(Records Opens)
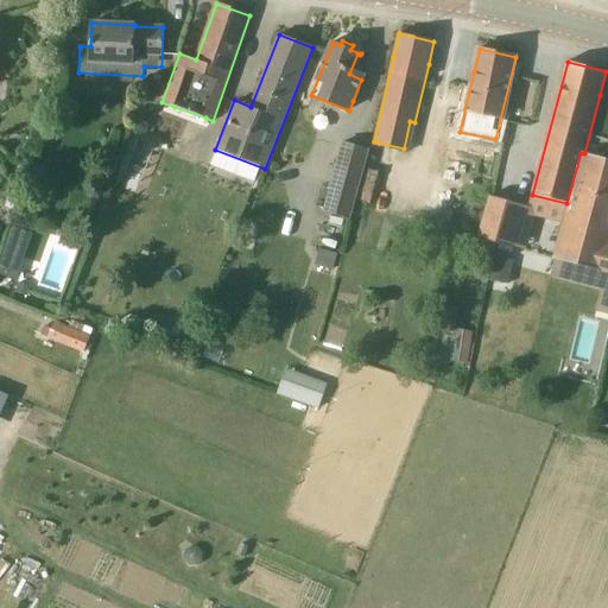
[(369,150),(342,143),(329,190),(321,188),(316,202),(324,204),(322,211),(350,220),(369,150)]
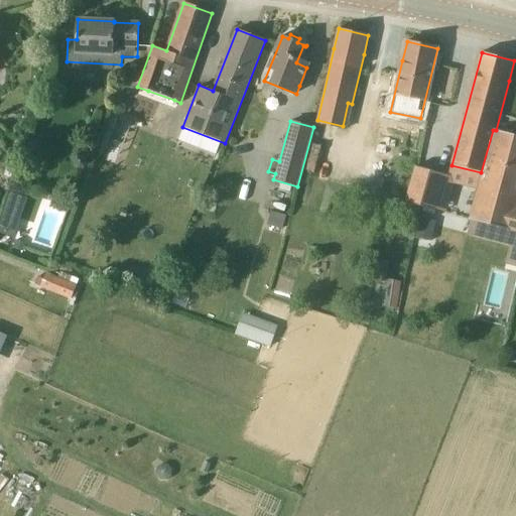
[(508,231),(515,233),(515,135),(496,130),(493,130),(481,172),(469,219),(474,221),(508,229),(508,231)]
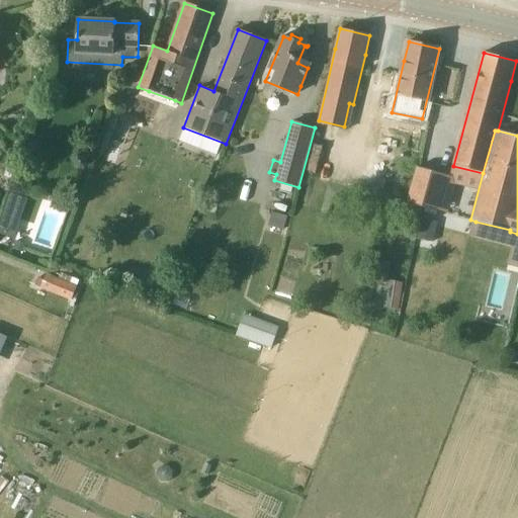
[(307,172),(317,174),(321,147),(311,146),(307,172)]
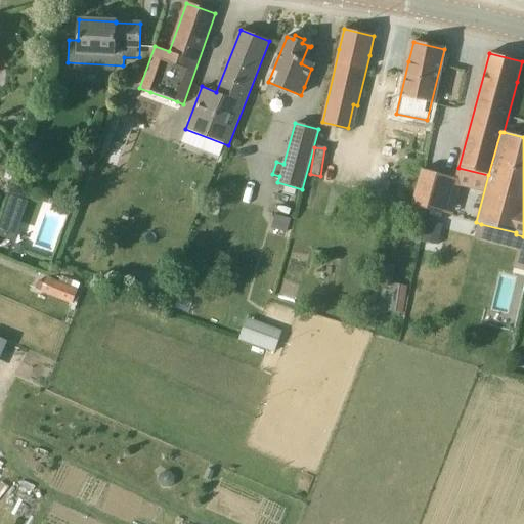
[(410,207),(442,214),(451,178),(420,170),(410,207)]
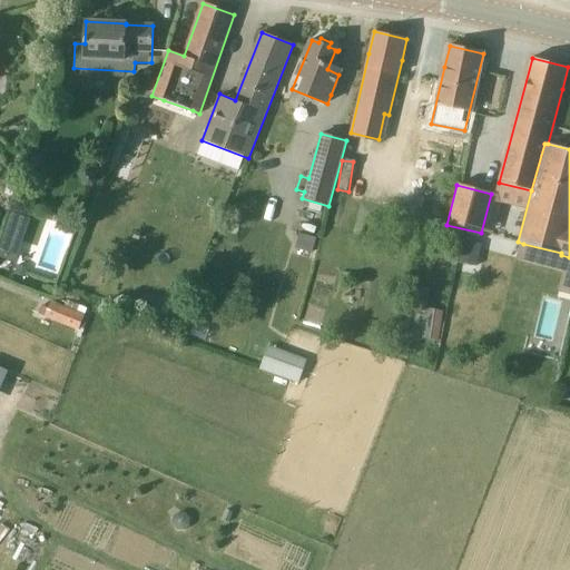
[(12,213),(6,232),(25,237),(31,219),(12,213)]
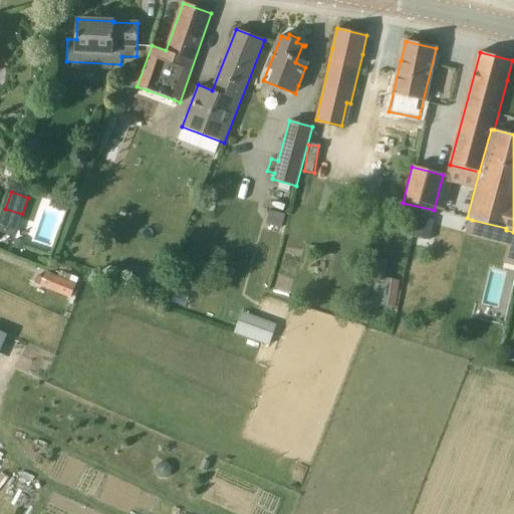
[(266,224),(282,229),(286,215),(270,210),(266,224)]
(Records Closes)
Please print all the lines above exactly as given and leave out every picture.

=== Solution to this exercise ===
[(369,150),(342,143),(329,190),(321,188),(316,202),(324,204),(322,211),(350,220),(369,150)]
[(508,231),(515,233),(515,135),(496,130),(493,130),(481,172),(469,219),(474,221),(508,229),(508,231)]
[(307,172),(317,174),(321,147),(311,146),(307,172)]
[(410,207),(442,214),(451,178),(420,170),(410,207)]
[(12,213),(6,232),(25,237),(31,219),(12,213)]
[(266,224),(282,229),(286,215),(270,210),(266,224)]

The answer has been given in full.